## THE PROBLEM
Take each line of the data that contains the string "queso" and copy it.

## RECORD EXCERPTS
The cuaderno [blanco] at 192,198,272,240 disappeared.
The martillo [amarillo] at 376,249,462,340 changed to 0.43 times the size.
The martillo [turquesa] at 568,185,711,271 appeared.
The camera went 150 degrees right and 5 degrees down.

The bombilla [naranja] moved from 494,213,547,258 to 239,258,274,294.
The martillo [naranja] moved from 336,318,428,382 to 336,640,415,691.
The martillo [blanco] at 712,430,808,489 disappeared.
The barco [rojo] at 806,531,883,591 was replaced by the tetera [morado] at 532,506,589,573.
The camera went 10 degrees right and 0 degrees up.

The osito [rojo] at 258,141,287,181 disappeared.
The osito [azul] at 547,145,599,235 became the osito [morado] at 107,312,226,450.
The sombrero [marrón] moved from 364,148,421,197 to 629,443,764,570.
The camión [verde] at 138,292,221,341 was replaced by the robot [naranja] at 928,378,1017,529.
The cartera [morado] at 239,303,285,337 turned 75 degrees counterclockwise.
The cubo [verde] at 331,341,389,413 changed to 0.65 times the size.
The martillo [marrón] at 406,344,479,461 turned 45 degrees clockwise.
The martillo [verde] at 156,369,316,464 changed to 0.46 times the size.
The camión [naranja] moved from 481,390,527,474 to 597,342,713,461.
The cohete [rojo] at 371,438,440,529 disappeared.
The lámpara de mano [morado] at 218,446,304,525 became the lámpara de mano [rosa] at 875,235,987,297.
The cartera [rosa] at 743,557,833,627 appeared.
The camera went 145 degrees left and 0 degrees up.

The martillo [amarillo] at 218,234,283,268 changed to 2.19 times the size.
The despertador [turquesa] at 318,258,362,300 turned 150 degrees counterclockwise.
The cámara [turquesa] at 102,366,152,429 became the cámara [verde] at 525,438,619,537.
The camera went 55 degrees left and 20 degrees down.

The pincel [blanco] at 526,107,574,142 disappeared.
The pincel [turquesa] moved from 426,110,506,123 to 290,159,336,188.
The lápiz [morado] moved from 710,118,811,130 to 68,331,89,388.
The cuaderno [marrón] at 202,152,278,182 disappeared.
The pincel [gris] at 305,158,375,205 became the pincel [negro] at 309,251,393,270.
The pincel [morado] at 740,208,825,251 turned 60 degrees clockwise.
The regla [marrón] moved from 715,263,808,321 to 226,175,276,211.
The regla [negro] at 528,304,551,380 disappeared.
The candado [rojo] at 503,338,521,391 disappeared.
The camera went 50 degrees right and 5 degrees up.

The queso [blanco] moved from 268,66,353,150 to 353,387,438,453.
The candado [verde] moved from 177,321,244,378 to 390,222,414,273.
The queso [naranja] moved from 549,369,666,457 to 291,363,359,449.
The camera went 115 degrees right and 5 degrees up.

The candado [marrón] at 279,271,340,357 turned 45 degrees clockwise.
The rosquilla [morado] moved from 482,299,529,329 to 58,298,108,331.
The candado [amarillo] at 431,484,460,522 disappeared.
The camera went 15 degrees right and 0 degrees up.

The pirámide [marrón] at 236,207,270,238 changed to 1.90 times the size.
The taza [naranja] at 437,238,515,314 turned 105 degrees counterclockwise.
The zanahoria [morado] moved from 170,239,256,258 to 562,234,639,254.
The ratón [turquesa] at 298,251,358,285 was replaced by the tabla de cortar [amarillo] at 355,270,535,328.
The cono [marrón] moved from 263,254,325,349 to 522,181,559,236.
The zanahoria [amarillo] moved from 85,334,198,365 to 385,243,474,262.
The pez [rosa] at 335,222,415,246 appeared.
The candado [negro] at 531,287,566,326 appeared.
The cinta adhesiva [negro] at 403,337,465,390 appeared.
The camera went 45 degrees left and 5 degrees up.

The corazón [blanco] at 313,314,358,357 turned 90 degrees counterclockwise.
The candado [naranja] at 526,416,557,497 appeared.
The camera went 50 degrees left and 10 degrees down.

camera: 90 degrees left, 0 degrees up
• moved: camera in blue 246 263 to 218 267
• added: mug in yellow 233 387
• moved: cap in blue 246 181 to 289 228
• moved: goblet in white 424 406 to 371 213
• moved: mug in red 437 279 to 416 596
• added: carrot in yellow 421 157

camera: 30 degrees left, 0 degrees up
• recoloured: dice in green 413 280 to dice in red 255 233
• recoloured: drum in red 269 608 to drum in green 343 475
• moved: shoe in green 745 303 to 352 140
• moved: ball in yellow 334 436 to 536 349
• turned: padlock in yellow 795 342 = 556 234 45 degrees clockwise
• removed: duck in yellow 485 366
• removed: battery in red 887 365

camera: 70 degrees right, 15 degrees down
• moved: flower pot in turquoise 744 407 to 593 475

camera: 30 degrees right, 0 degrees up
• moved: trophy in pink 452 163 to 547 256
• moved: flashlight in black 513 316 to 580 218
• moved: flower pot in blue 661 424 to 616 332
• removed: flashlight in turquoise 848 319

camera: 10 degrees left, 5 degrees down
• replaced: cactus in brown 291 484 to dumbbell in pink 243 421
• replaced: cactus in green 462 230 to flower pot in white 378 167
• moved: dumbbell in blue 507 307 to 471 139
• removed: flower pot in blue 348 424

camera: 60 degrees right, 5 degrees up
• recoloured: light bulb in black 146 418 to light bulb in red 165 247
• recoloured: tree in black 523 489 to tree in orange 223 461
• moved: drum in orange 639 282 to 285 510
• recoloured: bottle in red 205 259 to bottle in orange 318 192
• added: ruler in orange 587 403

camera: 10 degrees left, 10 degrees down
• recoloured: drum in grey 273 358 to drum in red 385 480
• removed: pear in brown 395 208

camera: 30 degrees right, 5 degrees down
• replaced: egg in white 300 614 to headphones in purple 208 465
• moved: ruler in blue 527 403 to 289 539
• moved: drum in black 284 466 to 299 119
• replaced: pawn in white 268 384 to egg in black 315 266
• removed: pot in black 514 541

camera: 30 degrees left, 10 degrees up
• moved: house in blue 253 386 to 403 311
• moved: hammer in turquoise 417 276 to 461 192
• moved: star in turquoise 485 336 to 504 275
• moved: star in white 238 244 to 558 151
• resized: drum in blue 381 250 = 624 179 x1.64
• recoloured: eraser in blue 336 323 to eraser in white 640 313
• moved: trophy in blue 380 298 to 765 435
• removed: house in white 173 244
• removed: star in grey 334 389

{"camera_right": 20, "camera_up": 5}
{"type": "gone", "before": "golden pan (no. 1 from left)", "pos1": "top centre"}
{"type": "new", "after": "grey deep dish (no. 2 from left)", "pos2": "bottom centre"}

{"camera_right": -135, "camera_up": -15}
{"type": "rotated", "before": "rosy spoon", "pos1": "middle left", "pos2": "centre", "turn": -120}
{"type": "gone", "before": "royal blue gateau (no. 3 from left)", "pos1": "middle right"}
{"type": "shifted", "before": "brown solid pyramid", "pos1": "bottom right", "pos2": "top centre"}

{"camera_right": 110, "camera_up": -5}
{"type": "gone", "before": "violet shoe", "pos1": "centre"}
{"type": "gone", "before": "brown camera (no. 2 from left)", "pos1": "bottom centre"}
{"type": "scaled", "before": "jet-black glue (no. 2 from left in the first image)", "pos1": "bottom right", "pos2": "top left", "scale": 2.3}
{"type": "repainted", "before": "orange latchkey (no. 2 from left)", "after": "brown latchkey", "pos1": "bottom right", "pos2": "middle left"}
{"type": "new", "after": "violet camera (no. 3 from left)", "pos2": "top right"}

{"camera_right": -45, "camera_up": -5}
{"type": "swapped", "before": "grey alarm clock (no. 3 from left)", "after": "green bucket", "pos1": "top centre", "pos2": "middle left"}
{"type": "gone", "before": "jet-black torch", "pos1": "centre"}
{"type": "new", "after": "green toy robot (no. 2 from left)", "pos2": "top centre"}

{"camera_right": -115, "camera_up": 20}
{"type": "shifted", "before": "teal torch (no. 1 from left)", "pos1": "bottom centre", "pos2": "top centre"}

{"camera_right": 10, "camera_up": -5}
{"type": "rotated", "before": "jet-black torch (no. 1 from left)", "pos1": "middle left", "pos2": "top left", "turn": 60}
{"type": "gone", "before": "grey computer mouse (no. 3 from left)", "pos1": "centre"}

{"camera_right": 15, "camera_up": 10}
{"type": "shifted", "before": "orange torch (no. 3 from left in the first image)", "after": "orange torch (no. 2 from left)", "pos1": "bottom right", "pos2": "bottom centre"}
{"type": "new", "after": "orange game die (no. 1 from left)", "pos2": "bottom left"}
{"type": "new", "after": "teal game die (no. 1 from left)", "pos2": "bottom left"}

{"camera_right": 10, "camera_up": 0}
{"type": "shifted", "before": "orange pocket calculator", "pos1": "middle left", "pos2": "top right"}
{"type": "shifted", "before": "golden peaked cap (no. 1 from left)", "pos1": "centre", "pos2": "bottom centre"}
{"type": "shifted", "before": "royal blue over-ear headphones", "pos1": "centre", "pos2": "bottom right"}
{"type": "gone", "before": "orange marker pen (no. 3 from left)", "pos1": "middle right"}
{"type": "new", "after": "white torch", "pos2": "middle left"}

## ANSWER SPACE
The queso [blanco] moved from 268,66,353,150 to 353,387,438,453.
The queso [naranja] moved from 549,369,666,457 to 291,363,359,449.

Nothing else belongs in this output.